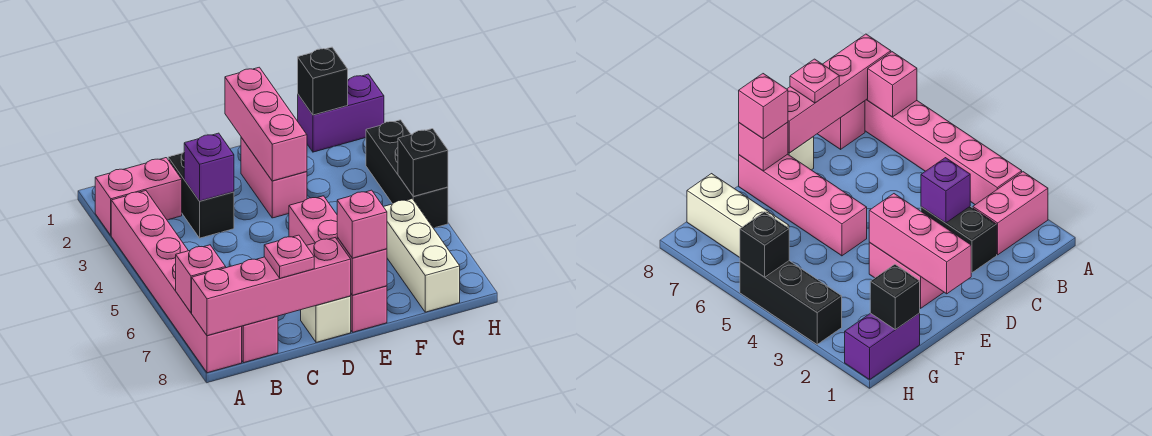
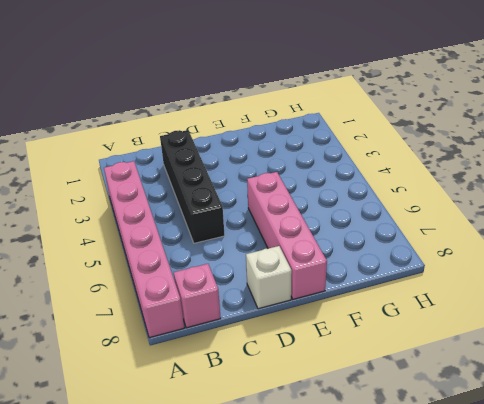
black brick C2:C5 level 1 -> black brick C2:C3 level 1
none -> pink brick A2:B2 level 1
none -> pink brick E2:E3 level 1
none -> purple brick G1:H1 level 1

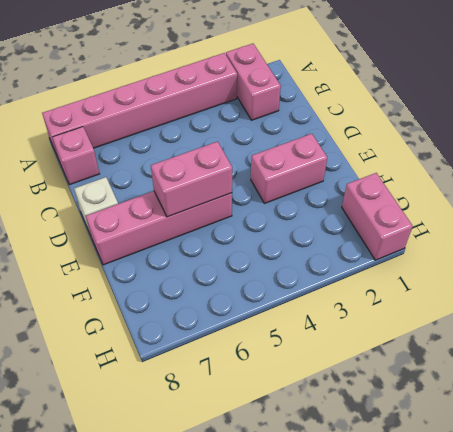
pink brick E5:E6 level 2 -> none
pink brick G1:H1 level 1 -> purple brick G1:H1 level 1
none -> black brick C2:C3 level 1
none -> white brick G6:G8 level 1
none -> black brick H3:H5 level 1

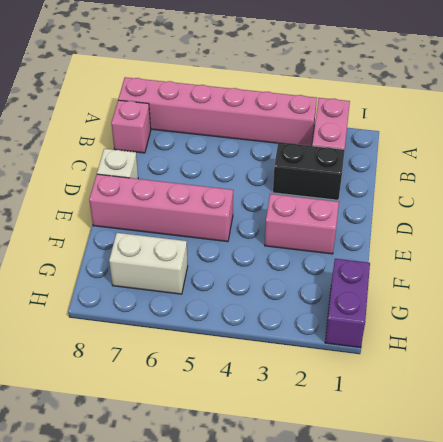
white brick G6:G7 level 1 -> white brick G6:G8 level 1
none -> black brick H3:H5 level 1
none -> pink brick A7 level 2
none -> pink brick A8:D8 level 2

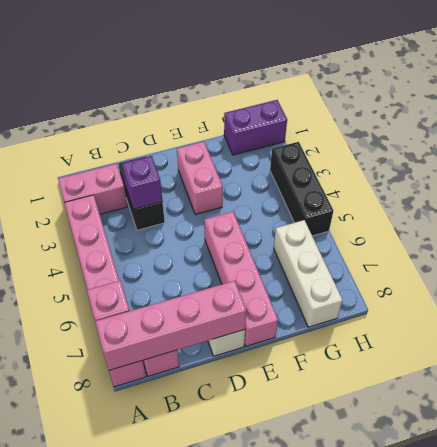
none -> pink brick E1:E3 level 2
none -> pink brick E8 level 2
none -> black brick G1 level 2

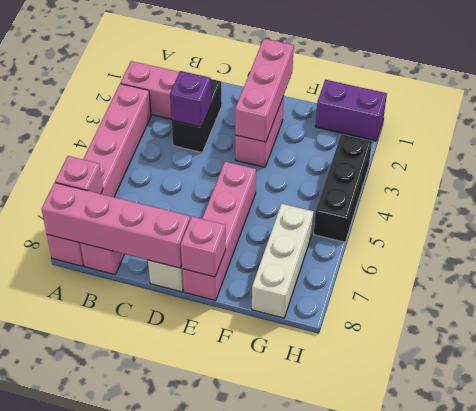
none -> black brick G1 level 2
none -> black brick H5 level 2
none -> pink plate C8 level 3

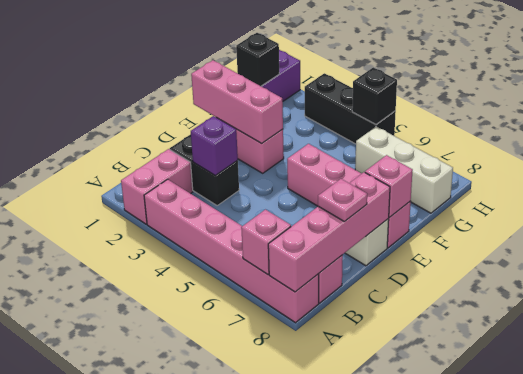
none -> pink brick E8 level 3

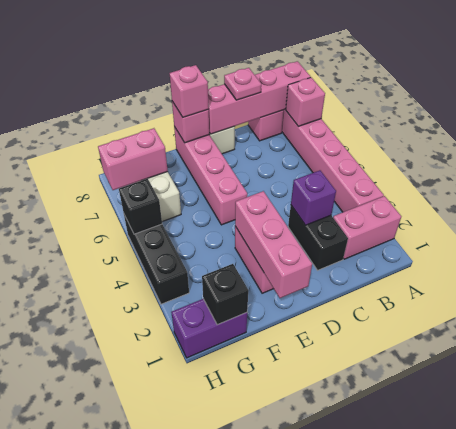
pink brick G7:H7 level 2 -> none

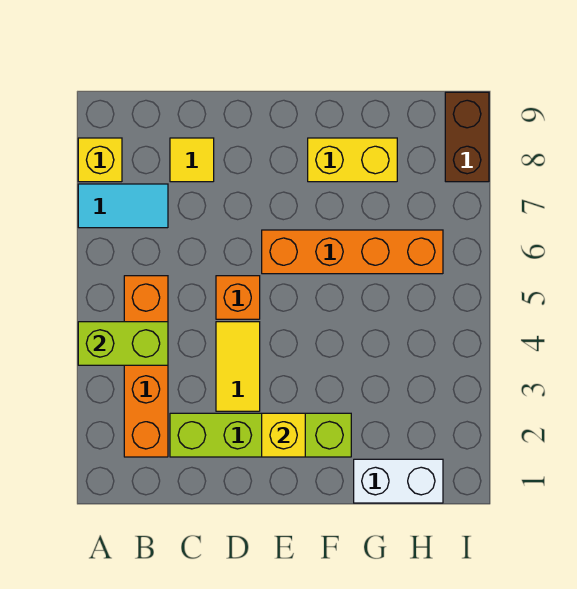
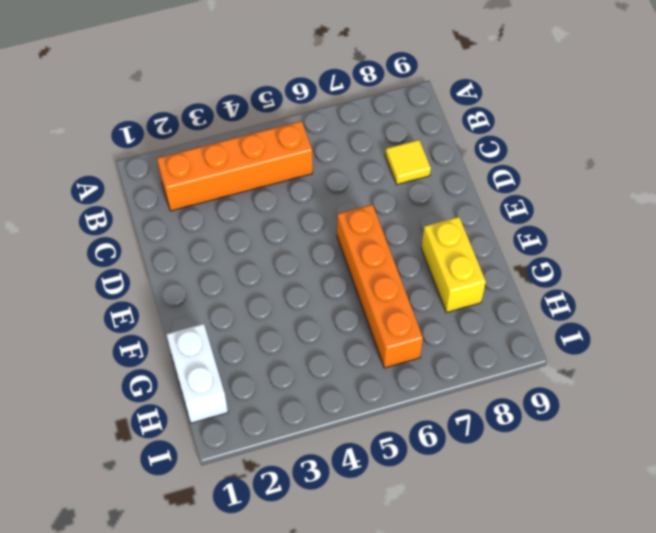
none -> cyan tile A7:B7 level 1
none -> yellow brick A8 level 1
none -> lime brick C2:F2 level 1

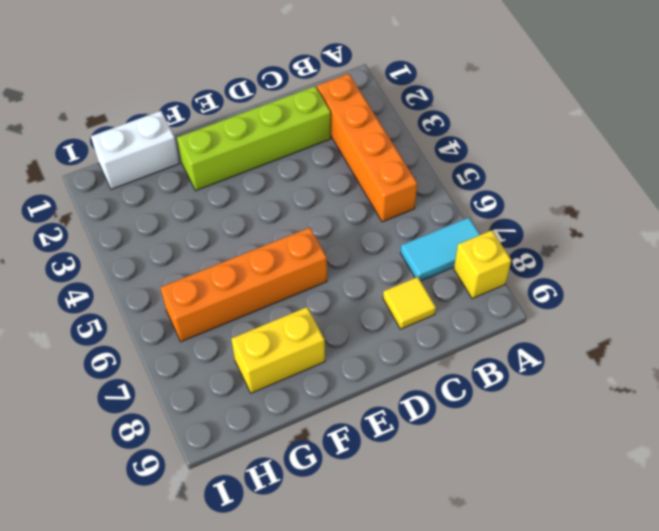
none -> yellow tile D3:D4 level 1
none -> orange brick D5 level 1
none -> brown brick I8:I9 level 1

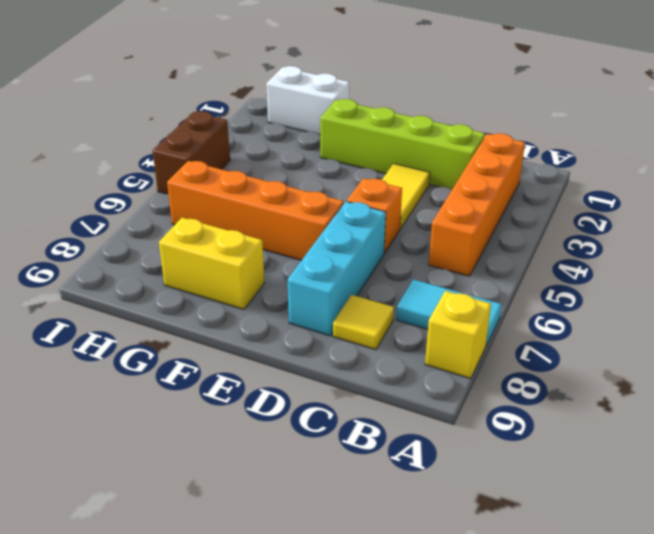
cyan brick D6:D8 level 1 -> none
brown brick I4:I5 level 1 -> brown brick I8:I9 level 1
none -> lime brick A4:B4 level 2
none -> yellow brick E2 level 2

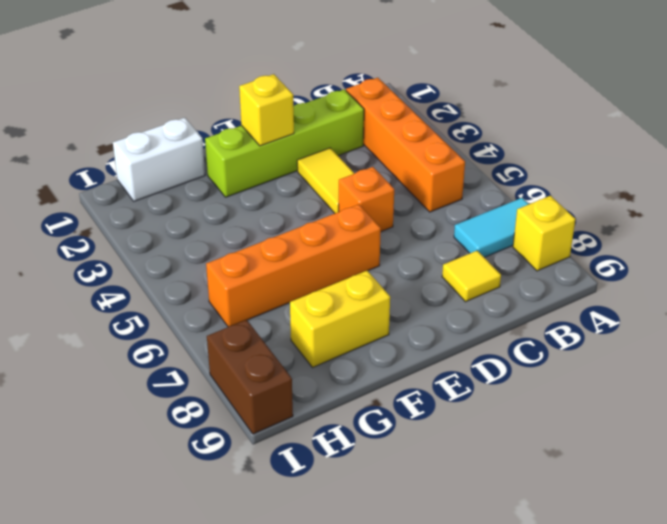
none -> lime brick A4:B4 level 2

===============

● Problem: Your output should consist solely of the lines from the line containing "none -> cyan tile A7:B7 level 1" through the end of the data above, copied exactly, with images removed.

● Task response:
none -> cyan tile A7:B7 level 1
none -> yellow brick A8 level 1
none -> lime brick C2:F2 level 1

none -> yellow tile D3:D4 level 1
none -> orange brick D5 level 1
none -> brown brick I8:I9 level 1

cyan brick D6:D8 level 1 -> none
brown brick I4:I5 level 1 -> brown brick I8:I9 level 1
none -> lime brick A4:B4 level 2
none -> yellow brick E2 level 2

none -> lime brick A4:B4 level 2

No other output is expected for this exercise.